◆ Stated goal
Reproduce the records verbatim, starting at the first line and ending at the line that contains "June 13, 2014 [87, 325]", including both.

◆ Material shown

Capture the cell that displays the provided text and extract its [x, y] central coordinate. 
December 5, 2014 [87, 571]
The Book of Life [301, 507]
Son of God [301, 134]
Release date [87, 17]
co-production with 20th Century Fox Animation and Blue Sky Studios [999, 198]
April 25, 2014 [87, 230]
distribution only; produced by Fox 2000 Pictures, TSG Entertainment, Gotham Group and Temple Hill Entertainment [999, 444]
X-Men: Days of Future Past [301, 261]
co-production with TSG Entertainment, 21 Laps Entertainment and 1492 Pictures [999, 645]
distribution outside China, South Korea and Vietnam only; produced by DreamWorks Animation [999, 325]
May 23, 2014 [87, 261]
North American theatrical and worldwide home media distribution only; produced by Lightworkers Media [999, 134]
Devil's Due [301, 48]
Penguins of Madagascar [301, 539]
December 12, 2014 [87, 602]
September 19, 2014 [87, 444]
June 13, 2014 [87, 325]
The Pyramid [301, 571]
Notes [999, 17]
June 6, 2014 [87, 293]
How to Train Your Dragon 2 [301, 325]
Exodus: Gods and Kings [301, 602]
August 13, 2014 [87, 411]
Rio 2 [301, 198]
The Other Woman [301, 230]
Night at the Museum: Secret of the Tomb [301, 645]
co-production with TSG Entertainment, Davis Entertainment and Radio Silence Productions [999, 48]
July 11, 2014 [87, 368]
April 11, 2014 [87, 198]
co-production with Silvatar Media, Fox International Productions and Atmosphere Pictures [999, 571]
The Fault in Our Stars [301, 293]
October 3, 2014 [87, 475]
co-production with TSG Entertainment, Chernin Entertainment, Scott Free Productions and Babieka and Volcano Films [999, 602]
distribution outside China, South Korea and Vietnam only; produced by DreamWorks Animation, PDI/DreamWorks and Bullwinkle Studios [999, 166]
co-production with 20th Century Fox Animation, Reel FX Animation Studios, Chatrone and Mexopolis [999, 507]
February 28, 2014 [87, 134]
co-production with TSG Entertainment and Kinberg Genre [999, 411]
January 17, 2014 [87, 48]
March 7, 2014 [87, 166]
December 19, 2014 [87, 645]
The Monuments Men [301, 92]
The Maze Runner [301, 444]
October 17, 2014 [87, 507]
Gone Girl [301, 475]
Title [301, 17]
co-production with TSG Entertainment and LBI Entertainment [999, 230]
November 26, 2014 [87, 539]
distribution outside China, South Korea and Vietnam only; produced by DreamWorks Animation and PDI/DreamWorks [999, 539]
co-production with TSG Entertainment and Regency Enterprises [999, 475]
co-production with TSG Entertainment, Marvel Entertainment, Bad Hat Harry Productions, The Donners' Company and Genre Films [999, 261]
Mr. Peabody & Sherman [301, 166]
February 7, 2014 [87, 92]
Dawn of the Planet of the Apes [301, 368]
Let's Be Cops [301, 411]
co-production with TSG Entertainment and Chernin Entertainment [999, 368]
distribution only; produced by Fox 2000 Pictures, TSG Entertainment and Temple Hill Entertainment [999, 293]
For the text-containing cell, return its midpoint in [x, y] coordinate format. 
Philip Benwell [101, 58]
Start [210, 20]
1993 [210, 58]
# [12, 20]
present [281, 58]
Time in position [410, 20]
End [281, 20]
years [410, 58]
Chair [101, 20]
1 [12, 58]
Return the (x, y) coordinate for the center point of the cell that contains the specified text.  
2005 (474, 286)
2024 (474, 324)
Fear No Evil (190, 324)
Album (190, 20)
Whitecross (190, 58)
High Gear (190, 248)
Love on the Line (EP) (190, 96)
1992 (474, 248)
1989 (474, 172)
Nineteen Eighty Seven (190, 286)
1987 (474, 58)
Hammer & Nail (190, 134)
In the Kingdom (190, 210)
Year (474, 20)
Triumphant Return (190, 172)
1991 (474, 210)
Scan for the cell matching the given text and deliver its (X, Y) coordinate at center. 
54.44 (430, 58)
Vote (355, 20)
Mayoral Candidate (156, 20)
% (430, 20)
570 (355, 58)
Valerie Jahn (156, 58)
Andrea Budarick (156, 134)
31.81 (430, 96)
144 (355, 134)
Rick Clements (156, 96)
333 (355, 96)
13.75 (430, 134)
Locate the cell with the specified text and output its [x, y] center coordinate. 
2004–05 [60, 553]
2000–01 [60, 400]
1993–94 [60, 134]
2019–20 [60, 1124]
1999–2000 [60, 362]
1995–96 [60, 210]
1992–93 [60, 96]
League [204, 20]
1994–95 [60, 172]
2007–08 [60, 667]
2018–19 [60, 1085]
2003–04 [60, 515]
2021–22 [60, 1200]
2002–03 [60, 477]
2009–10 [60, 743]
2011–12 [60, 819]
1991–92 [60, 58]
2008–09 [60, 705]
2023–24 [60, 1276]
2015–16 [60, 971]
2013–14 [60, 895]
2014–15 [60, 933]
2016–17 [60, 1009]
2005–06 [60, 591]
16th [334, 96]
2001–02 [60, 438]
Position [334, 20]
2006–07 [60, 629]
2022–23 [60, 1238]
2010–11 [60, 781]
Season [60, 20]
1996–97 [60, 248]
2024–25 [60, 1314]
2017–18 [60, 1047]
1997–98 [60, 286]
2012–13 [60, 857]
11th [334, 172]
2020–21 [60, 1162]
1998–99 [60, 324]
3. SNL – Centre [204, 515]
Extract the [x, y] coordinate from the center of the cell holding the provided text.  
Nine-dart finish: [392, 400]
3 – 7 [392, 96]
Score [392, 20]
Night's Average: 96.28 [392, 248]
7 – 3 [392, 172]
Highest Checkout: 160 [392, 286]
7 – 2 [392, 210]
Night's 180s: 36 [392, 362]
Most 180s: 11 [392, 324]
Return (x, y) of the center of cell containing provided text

◆ Expected output
Capture the cell that displays the provided text and extract its [x, y] central coordinate. 
December 5, 2014 [87, 571]
The Book of Life [301, 507]
Son of God [301, 134]
Release date [87, 17]
co-production with 20th Century Fox Animation and Blue Sky Studios [999, 198]
April 25, 2014 [87, 230]
distribution only; produced by Fox 2000 Pictures, TSG Entertainment, Gotham Group and Temple Hill Entertainment [999, 444]
X-Men: Days of Future Past [301, 261]
co-production with TSG Entertainment, 21 Laps Entertainment and 1492 Pictures [999, 645]
distribution outside China, South Korea and Vietnam only; produced by DreamWorks Animation [999, 325]
May 23, 2014 [87, 261]
North American theatrical and worldwide home media distribution only; produced by Lightworkers Media [999, 134]
Devil's Due [301, 48]
Penguins of Madagascar [301, 539]
December 12, 2014 [87, 602]
September 19, 2014 [87, 444]
June 13, 2014 [87, 325]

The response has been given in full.